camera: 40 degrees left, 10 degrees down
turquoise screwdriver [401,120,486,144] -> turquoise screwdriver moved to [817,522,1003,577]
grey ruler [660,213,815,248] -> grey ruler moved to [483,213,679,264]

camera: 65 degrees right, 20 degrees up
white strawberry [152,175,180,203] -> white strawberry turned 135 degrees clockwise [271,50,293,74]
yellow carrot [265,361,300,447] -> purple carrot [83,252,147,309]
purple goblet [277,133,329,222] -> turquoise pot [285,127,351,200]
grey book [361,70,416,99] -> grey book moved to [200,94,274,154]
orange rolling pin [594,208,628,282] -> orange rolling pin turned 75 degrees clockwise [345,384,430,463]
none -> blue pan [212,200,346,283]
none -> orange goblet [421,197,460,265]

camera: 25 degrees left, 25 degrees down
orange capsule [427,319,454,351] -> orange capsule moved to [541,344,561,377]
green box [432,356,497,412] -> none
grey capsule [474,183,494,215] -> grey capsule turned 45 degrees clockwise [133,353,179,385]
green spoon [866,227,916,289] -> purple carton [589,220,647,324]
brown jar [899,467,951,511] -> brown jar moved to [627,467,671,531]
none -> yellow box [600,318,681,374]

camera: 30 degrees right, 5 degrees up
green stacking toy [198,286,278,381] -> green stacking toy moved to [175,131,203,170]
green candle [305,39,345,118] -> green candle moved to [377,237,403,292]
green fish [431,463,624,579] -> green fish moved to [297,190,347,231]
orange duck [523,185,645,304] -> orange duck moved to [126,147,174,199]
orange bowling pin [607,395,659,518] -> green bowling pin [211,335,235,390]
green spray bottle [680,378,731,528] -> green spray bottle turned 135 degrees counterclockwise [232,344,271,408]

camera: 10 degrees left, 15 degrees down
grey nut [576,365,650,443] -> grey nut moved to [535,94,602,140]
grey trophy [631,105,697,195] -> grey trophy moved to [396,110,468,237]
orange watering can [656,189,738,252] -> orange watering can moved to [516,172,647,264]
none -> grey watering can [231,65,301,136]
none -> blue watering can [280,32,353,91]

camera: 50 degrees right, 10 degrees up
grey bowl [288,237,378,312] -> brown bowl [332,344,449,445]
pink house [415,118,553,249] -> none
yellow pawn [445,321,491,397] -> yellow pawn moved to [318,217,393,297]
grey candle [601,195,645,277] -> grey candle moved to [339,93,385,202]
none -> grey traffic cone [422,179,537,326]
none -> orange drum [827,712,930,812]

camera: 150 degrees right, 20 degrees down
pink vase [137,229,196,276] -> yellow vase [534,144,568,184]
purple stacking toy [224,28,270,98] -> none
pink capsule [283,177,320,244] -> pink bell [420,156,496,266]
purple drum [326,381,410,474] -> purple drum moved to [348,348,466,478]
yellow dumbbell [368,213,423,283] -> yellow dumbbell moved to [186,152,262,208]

════════════════════

TO-DO ITEM: Write the data out again. Match it exactly.

ANSWER TO THIS EXERCISE:
camera: 40 degrees left, 10 degrees down
turquoise screwdriver [401,120,486,144] -> turquoise screwdriver moved to [817,522,1003,577]
grey ruler [660,213,815,248] -> grey ruler moved to [483,213,679,264]

camera: 65 degrees right, 20 degrees up
white strawberry [152,175,180,203] -> white strawberry turned 135 degrees clockwise [271,50,293,74]
yellow carrot [265,361,300,447] -> purple carrot [83,252,147,309]
purple goblet [277,133,329,222] -> turquoise pot [285,127,351,200]
grey book [361,70,416,99] -> grey book moved to [200,94,274,154]
orange rolling pin [594,208,628,282] -> orange rolling pin turned 75 degrees clockwise [345,384,430,463]
none -> blue pan [212,200,346,283]
none -> orange goblet [421,197,460,265]

camera: 25 degrees left, 25 degrees down
orange capsule [427,319,454,351] -> orange capsule moved to [541,344,561,377]
green box [432,356,497,412] -> none
grey capsule [474,183,494,215] -> grey capsule turned 45 degrees clockwise [133,353,179,385]
green spoon [866,227,916,289] -> purple carton [589,220,647,324]
brown jar [899,467,951,511] -> brown jar moved to [627,467,671,531]
none -> yellow box [600,318,681,374]

camera: 30 degrees right, 5 degrees up
green stacking toy [198,286,278,381] -> green stacking toy moved to [175,131,203,170]
green candle [305,39,345,118] -> green candle moved to [377,237,403,292]
green fish [431,463,624,579] -> green fish moved to [297,190,347,231]
orange duck [523,185,645,304] -> orange duck moved to [126,147,174,199]
orange bowling pin [607,395,659,518] -> green bowling pin [211,335,235,390]
green spray bottle [680,378,731,528] -> green spray bottle turned 135 degrees counterclockwise [232,344,271,408]

camera: 10 degrees left, 15 degrees down
grey nut [576,365,650,443] -> grey nut moved to [535,94,602,140]
grey trophy [631,105,697,195] -> grey trophy moved to [396,110,468,237]
orange watering can [656,189,738,252] -> orange watering can moved to [516,172,647,264]
none -> grey watering can [231,65,301,136]
none -> blue watering can [280,32,353,91]

camera: 50 degrees right, 10 degrees up
grey bowl [288,237,378,312] -> brown bowl [332,344,449,445]
pink house [415,118,553,249] -> none
yellow pawn [445,321,491,397] -> yellow pawn moved to [318,217,393,297]
grey candle [601,195,645,277] -> grey candle moved to [339,93,385,202]
none -> grey traffic cone [422,179,537,326]
none -> orange drum [827,712,930,812]

camera: 150 degrees right, 20 degrees down
pink vase [137,229,196,276] -> yellow vase [534,144,568,184]
purple stacking toy [224,28,270,98] -> none
pink capsule [283,177,320,244] -> pink bell [420,156,496,266]
purple drum [326,381,410,474] -> purple drum moved to [348,348,466,478]
yellow dumbbell [368,213,423,283] -> yellow dumbbell moved to [186,152,262,208]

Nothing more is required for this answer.